Work to be completed -
Write the records out again without change. Leave the pictures behind.

Dataset content -

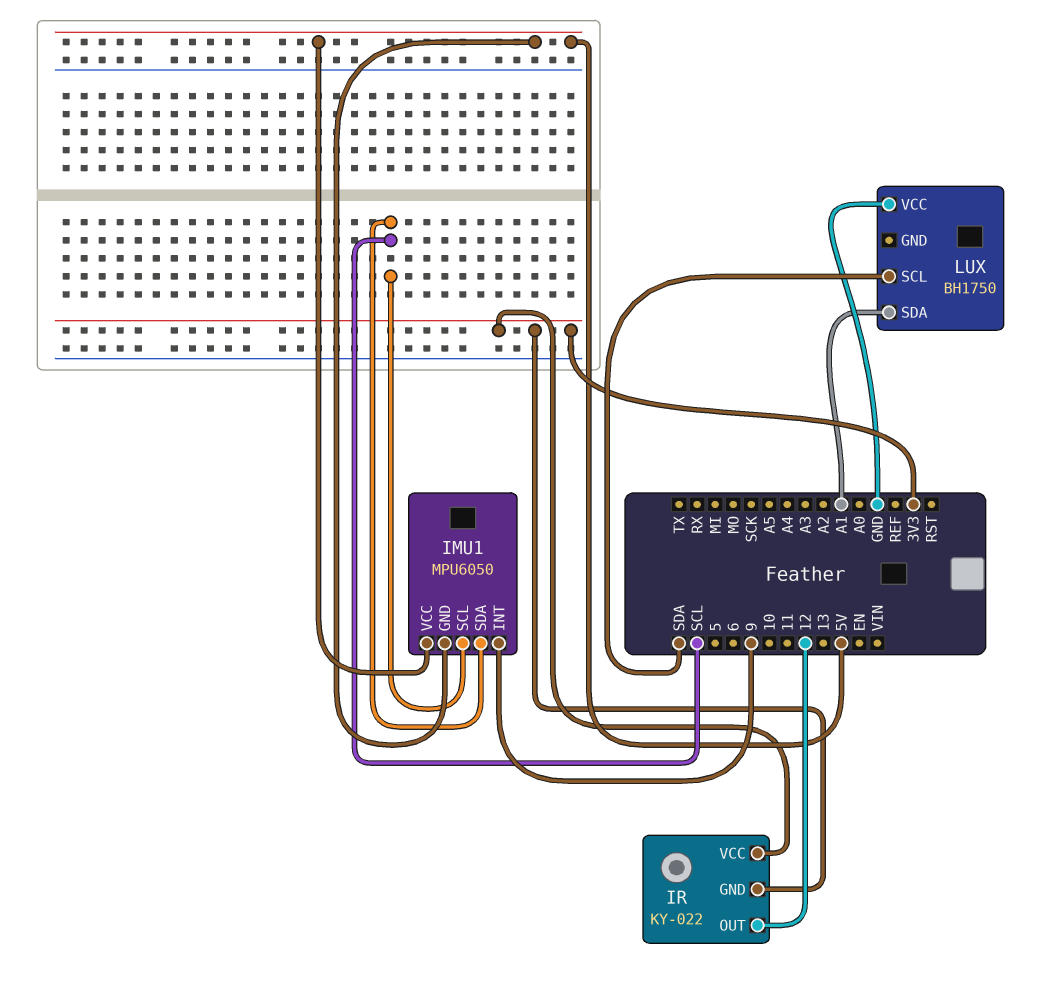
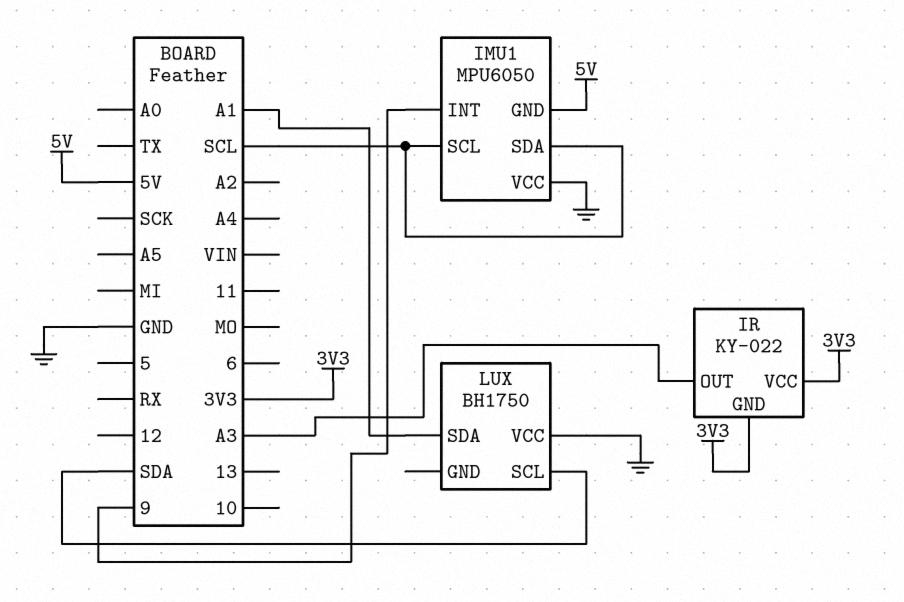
IMU1 pin VCC: 5V -> GND
IR pin OUT: 12 -> A3

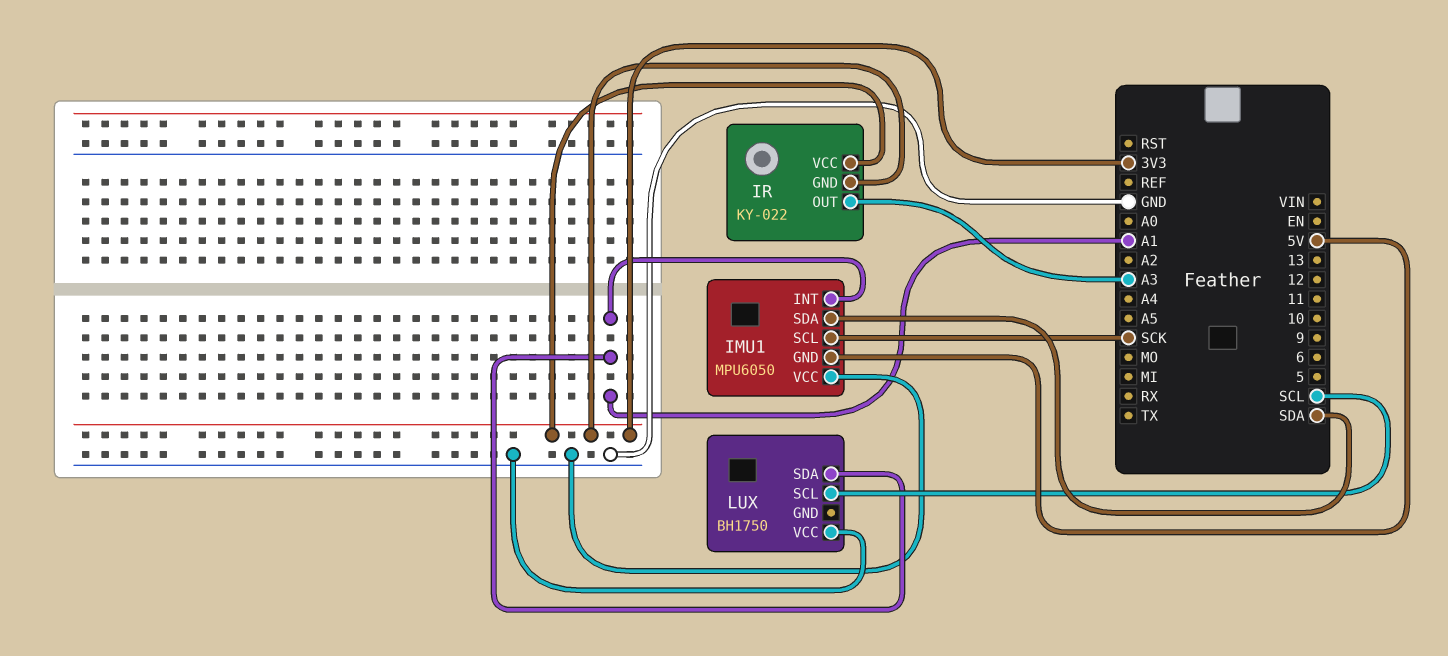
IMU1 pin INT: 9 -> A1
IMU1 pin SCL: SCL -> SCK
IMU1 pin SDA: SCL -> SDA
LUX pin SCL: SDA -> SCL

Output for this exercise -
IMU1 pin VCC: 5V -> GND
IR pin OUT: 12 -> A3

IMU1 pin INT: 9 -> A1
IMU1 pin SCL: SCL -> SCK
IMU1 pin SDA: SCL -> SDA
LUX pin SCL: SDA -> SCL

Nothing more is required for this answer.